▶ PROBLEM TO WORK ON: Your answer must be the exact lines of the listing below that run from the line with "turquoise lamp [583,77,638,193] -> none" to the line with "pink robot [682,300,742,428]", ends included, and no pictures.

▶ INPUT:
+++++

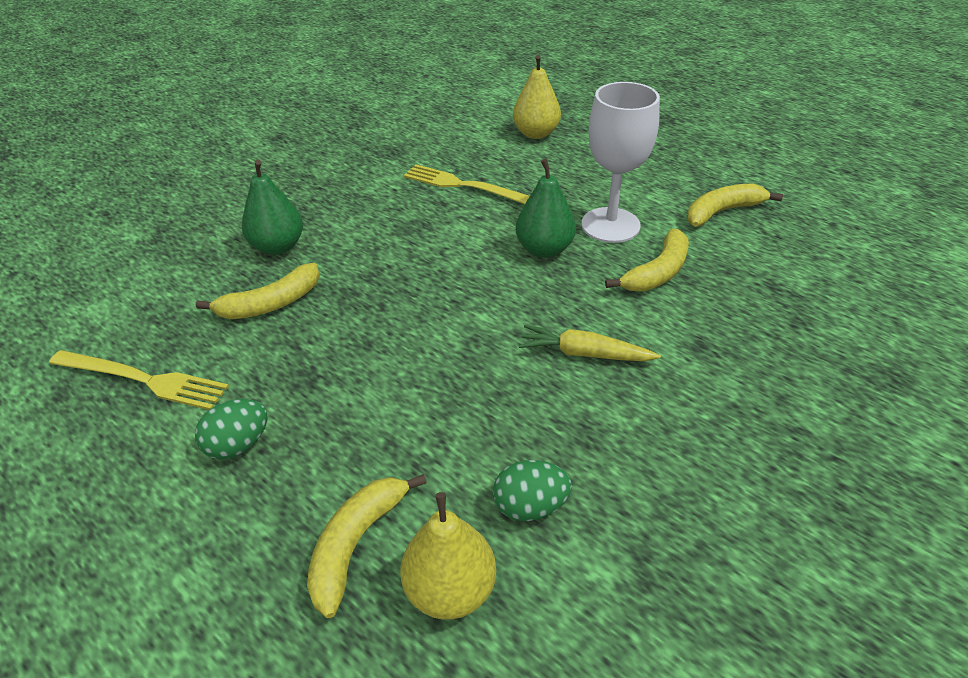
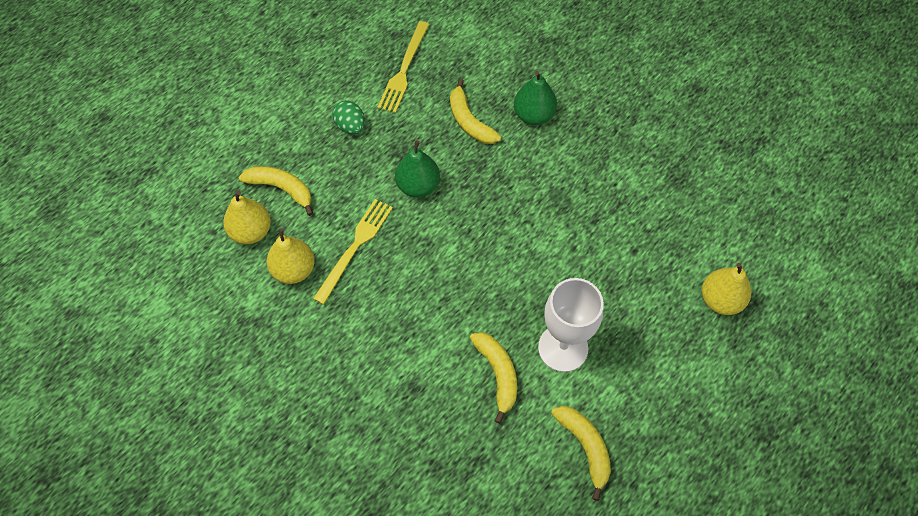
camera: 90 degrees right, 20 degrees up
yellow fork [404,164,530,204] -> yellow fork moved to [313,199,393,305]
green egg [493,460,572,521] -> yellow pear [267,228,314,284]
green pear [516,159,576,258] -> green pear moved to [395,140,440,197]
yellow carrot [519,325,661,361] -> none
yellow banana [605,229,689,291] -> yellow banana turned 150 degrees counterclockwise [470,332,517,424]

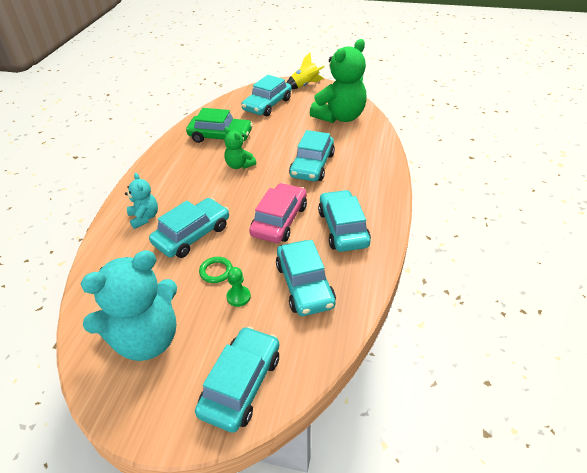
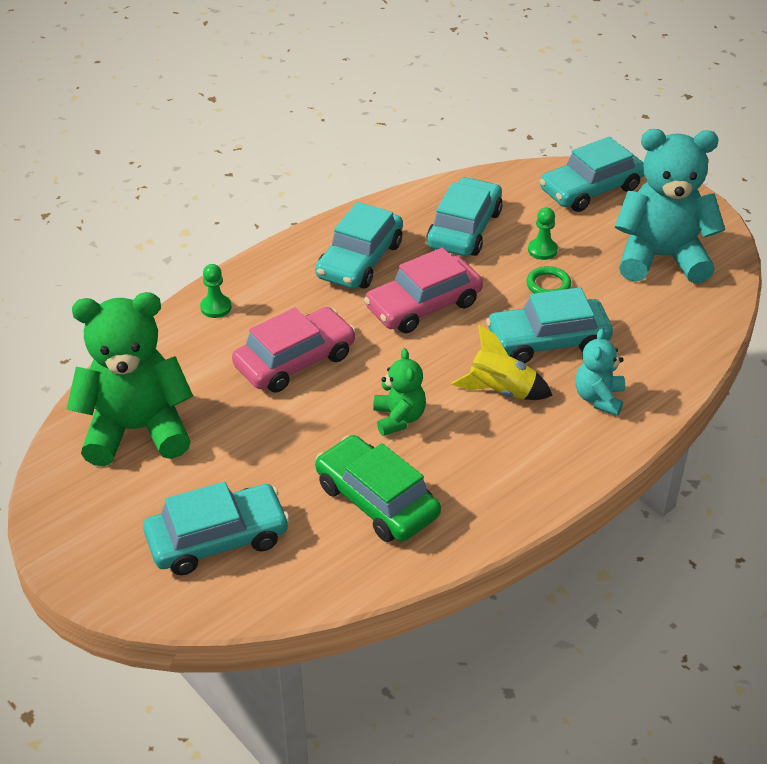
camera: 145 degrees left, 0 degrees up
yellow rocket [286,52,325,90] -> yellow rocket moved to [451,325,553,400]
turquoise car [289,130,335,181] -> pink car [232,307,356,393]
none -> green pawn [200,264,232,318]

+++++

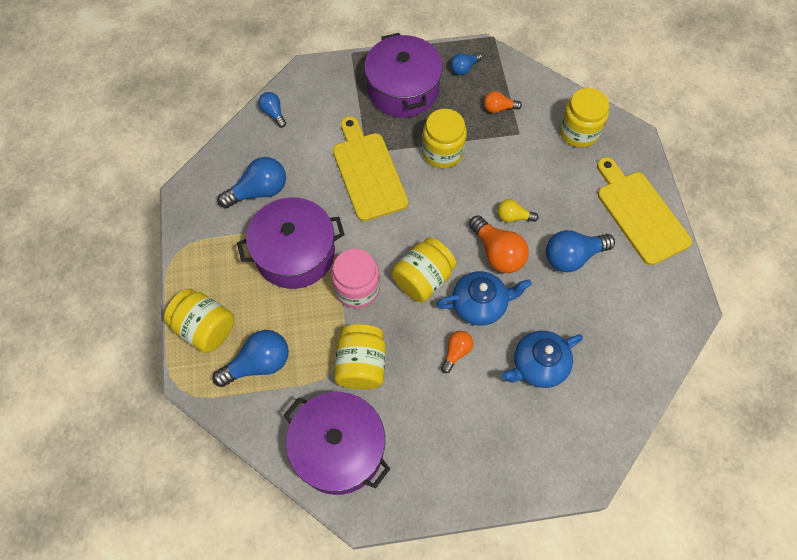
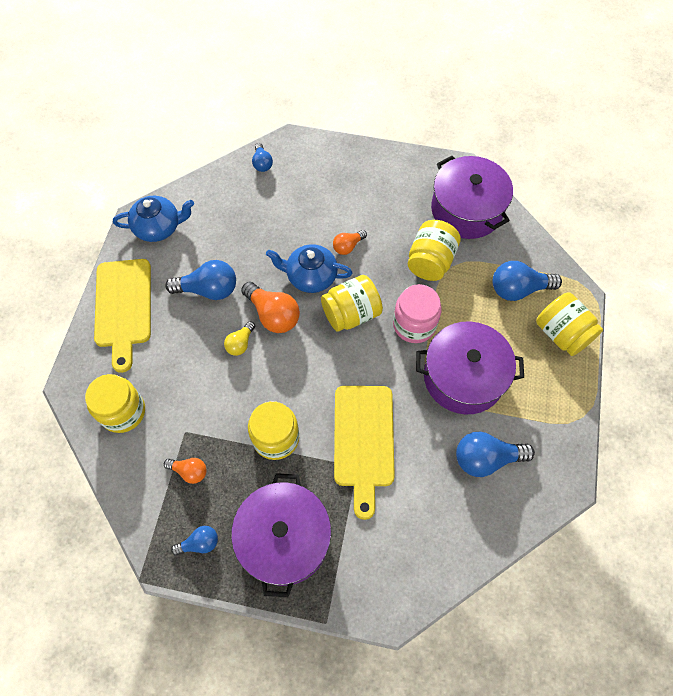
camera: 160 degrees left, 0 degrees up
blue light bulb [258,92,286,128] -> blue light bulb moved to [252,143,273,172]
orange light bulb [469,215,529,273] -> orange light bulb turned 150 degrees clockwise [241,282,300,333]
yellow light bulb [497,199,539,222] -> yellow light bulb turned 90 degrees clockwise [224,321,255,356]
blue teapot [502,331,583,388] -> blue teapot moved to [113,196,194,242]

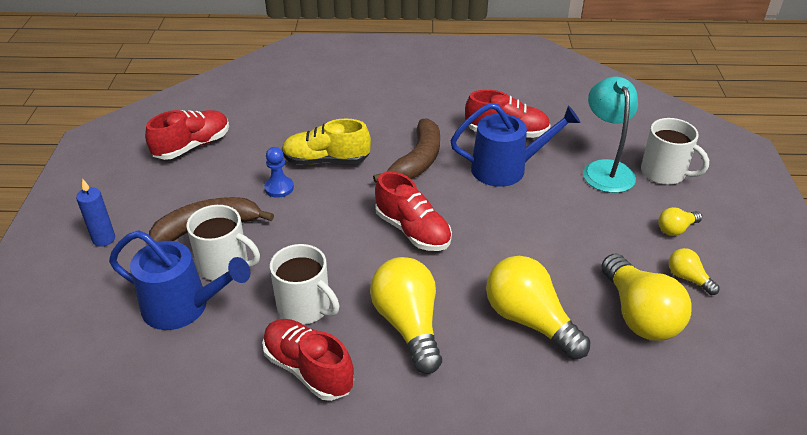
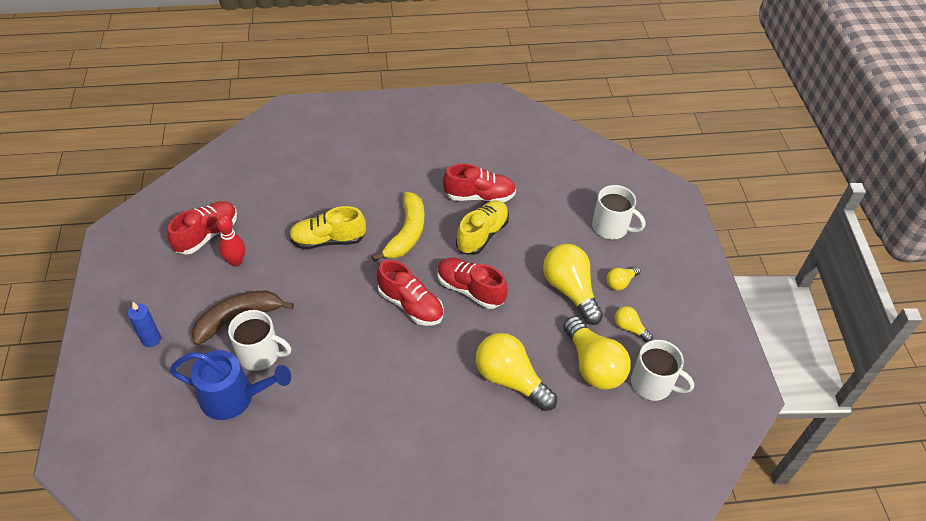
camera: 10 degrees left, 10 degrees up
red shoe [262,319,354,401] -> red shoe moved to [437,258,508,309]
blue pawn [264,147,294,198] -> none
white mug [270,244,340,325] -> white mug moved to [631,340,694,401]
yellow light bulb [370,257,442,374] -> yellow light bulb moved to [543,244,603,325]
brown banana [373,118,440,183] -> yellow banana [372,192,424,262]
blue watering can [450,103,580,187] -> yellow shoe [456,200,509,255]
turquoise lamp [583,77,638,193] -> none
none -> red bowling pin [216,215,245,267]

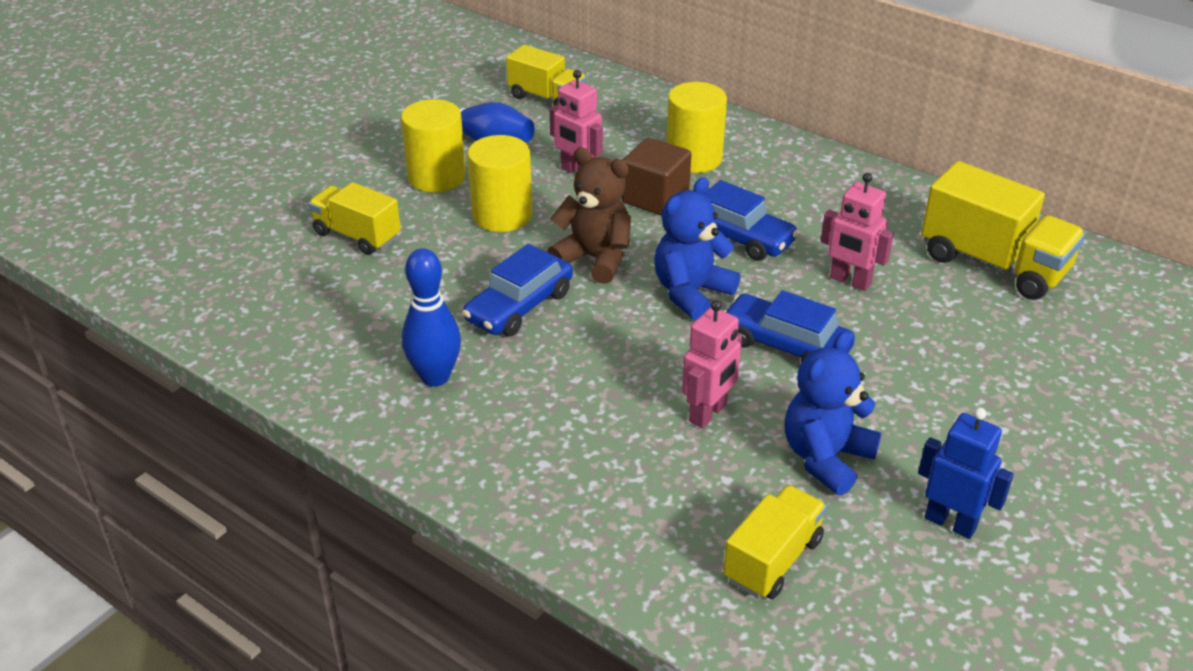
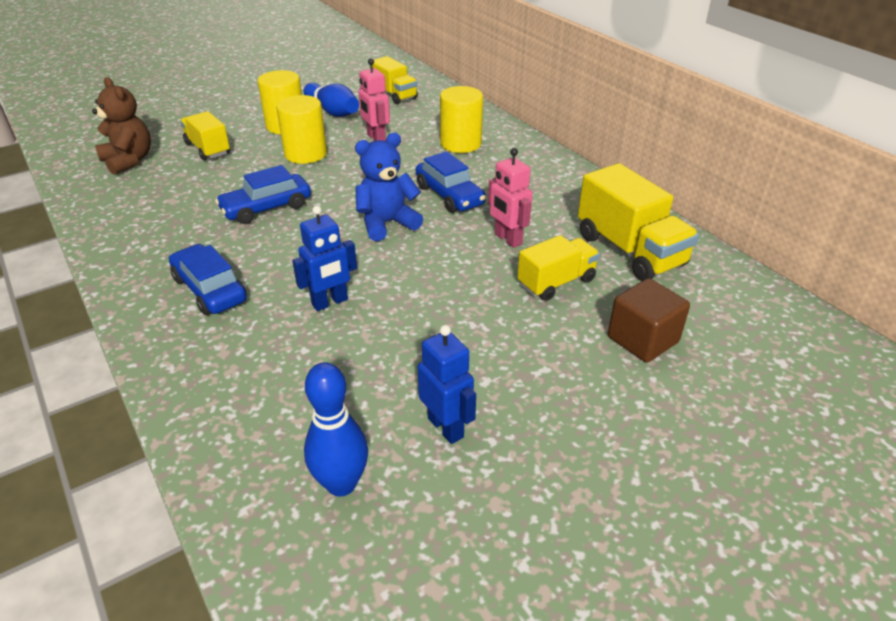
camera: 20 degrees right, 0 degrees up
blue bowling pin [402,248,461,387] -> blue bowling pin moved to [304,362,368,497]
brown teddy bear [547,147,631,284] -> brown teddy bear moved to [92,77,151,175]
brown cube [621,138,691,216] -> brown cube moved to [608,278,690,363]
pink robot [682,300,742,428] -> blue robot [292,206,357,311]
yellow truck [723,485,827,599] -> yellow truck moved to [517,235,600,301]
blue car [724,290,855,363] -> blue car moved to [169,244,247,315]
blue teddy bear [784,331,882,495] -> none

+++++

▶ REPLY:
turquoise lamp [583,77,638,193] -> none
none -> red bowling pin [216,215,245,267]

camera: 20 degrees right, 0 degrees up
blue bowling pin [402,248,461,387] -> blue bowling pin moved to [304,362,368,497]
brown teddy bear [547,147,631,284] -> brown teddy bear moved to [92,77,151,175]
brown cube [621,138,691,216] -> brown cube moved to [608,278,690,363]
pink robot [682,300,742,428] -> blue robot [292,206,357,311]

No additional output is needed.